(Beginning of Information provided)

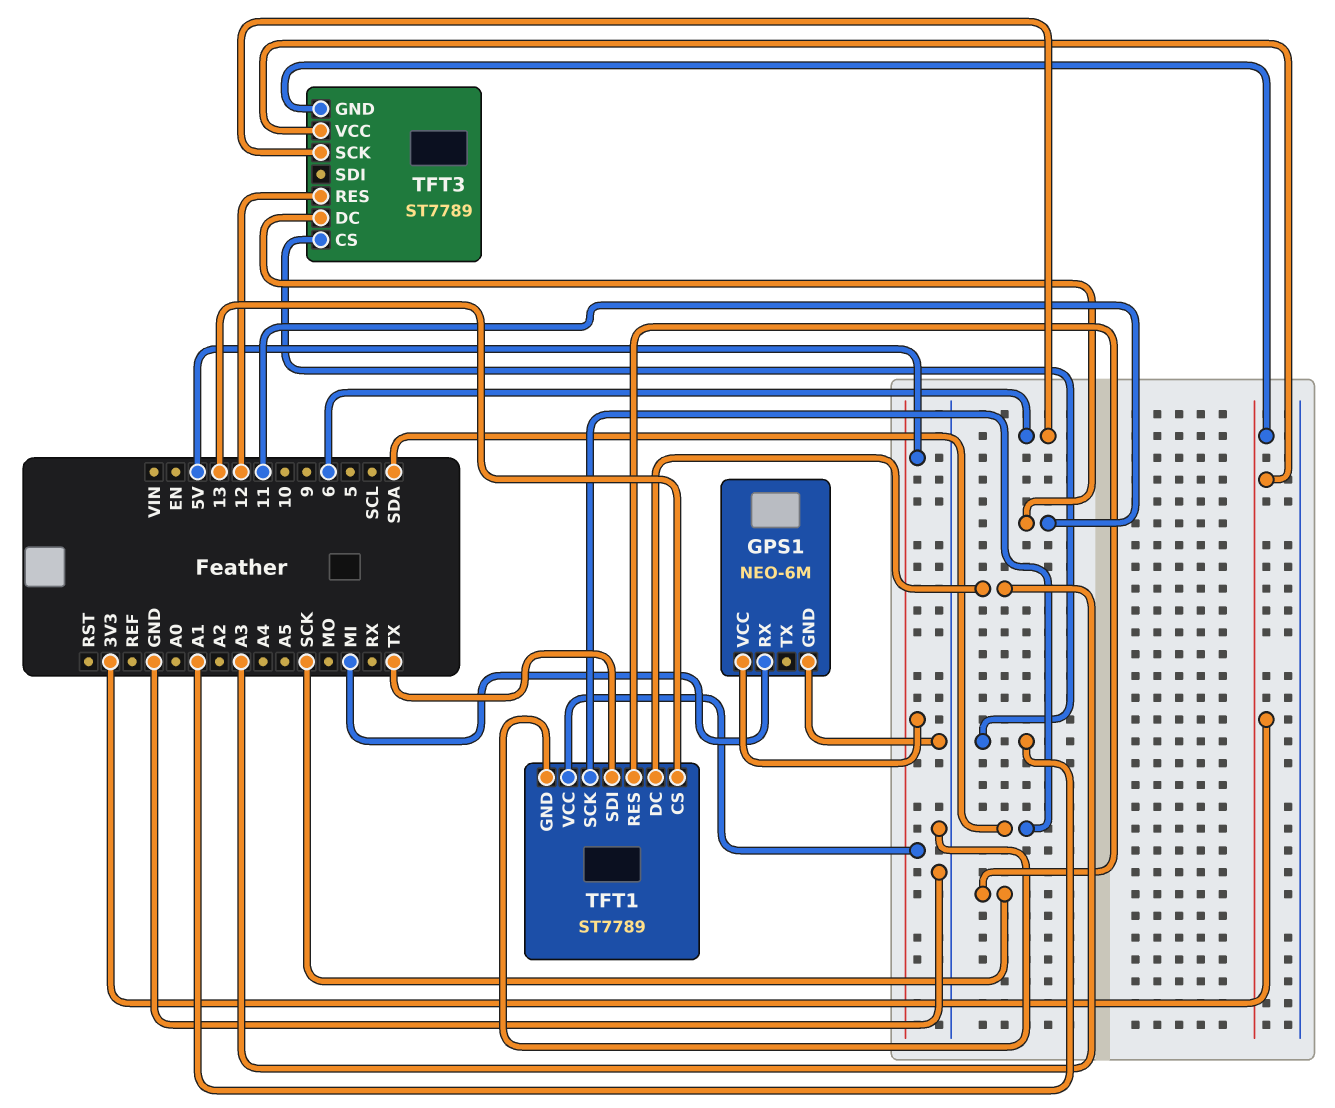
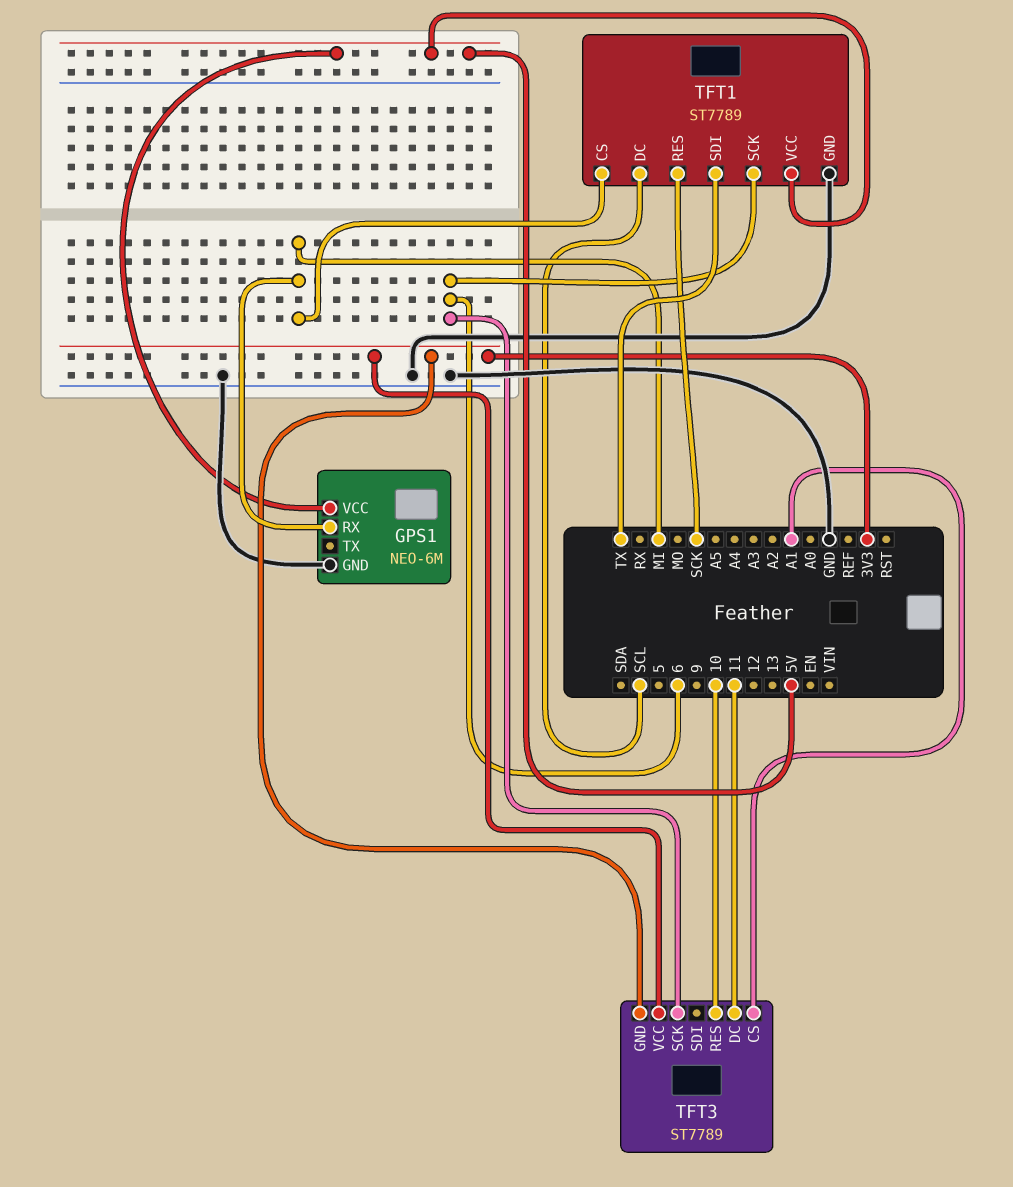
TFT1 pin CS: 13 -> MI
TFT1 pin DC: A3 -> SCL
TFT1 pin SCK: SDA -> 6
TFT3 pin RES: 12 -> 10

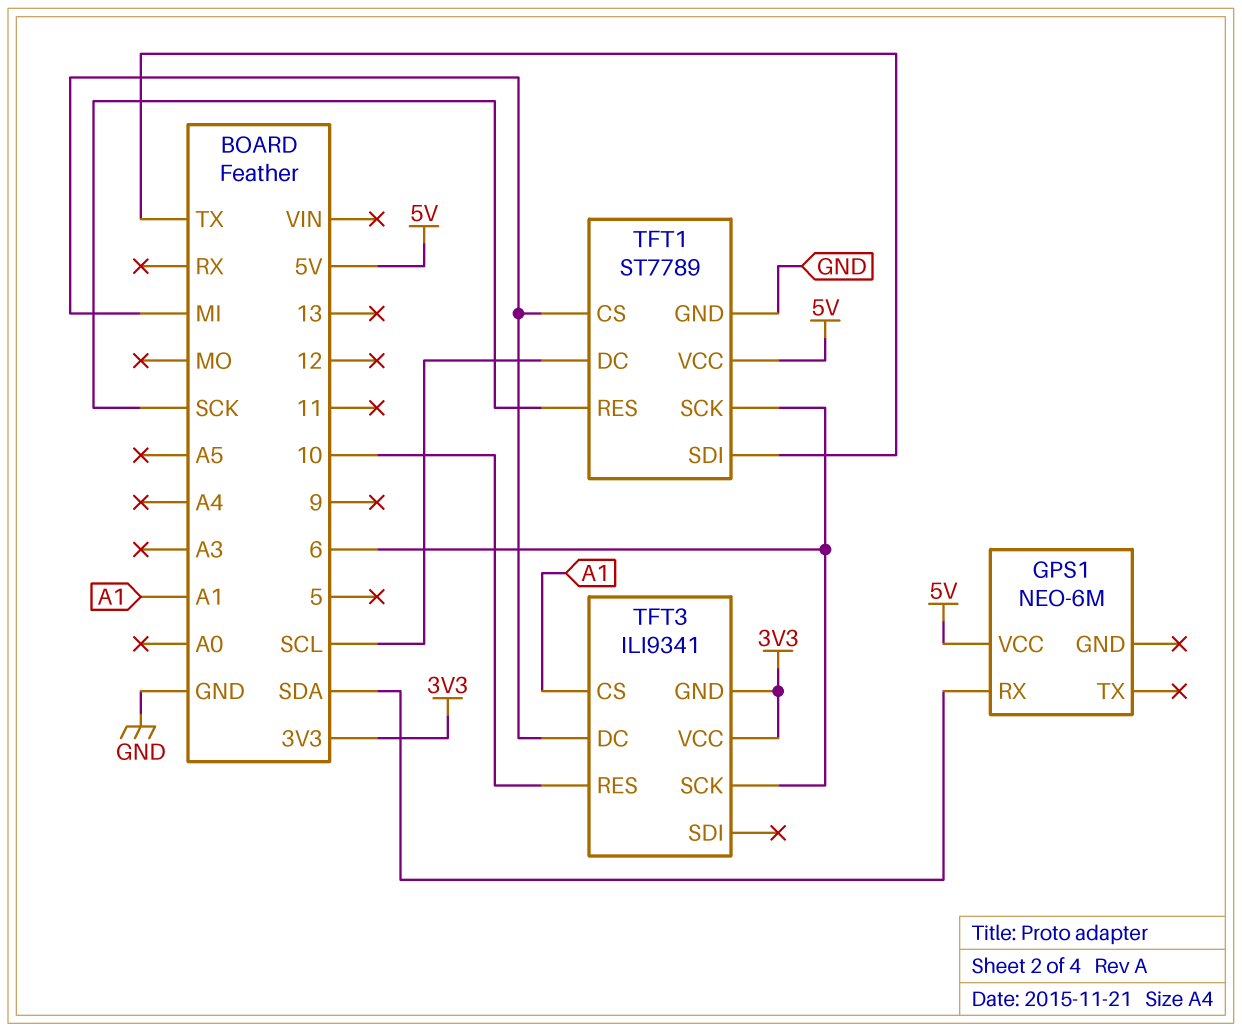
GPS1 pin GND: GND -> none
GPS1 pin RX: MI -> SDA
TFT3: ST7789 -> ILI9341
TFT3 pin DC: 11 -> MI

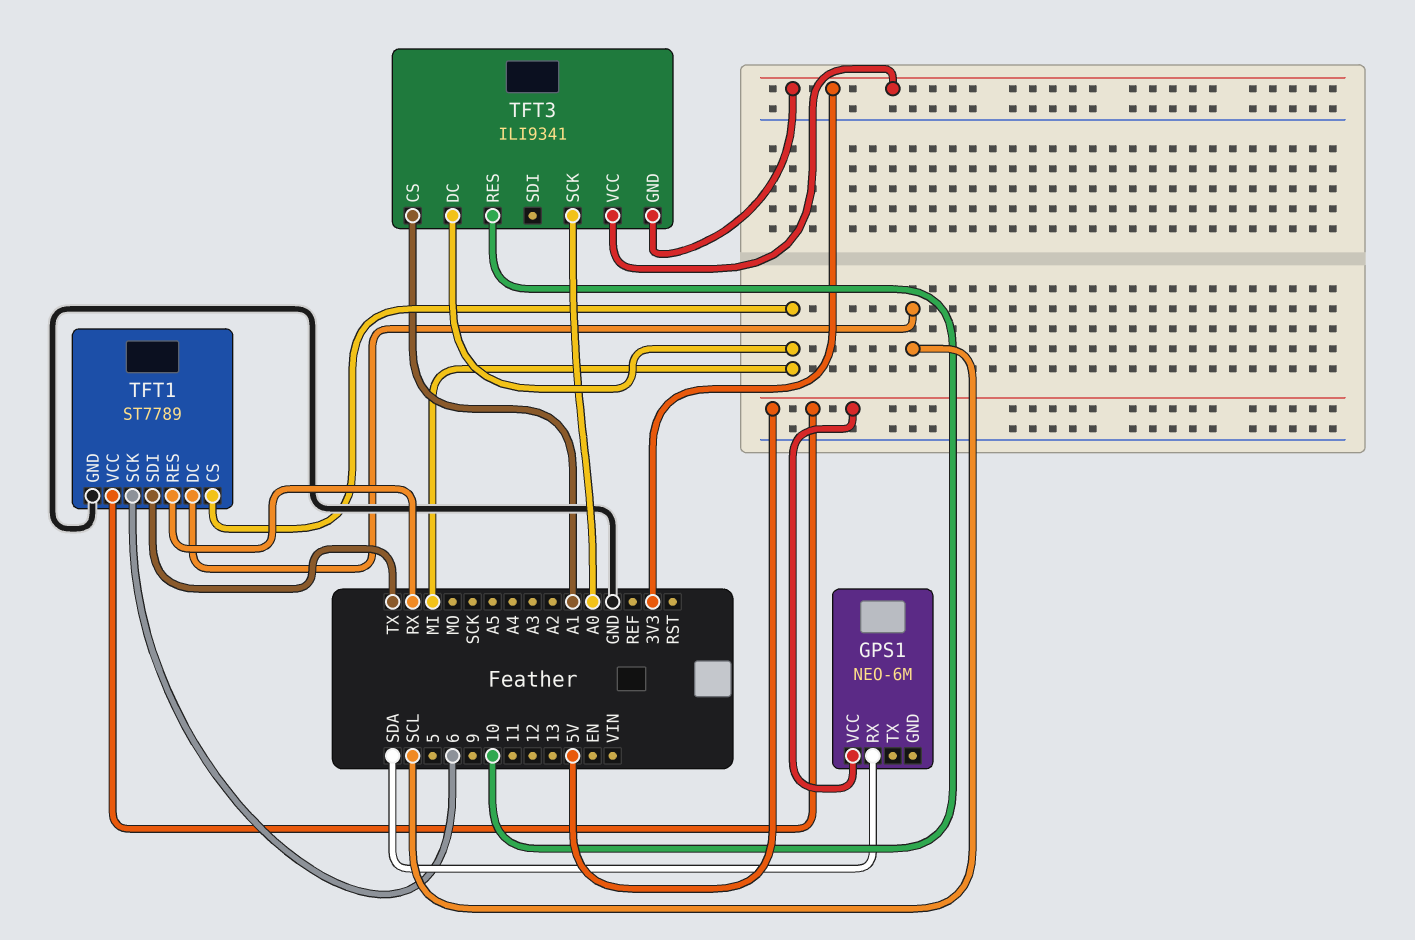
TFT1 pin RES: SCK -> RX
TFT3 pin SCK: 6 -> A0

(End of Information provided)

[Exercise]: All text in the material above must be written out exactly; the images are to be skipped.

[Output of the exercise]:
TFT1 pin CS: 13 -> MI
TFT1 pin DC: A3 -> SCL
TFT1 pin SCK: SDA -> 6
TFT3 pin RES: 12 -> 10

GPS1 pin GND: GND -> none
GPS1 pin RX: MI -> SDA
TFT3: ST7789 -> ILI9341
TFT3 pin DC: 11 -> MI

TFT1 pin RES: SCK -> RX
TFT3 pin SCK: 6 -> A0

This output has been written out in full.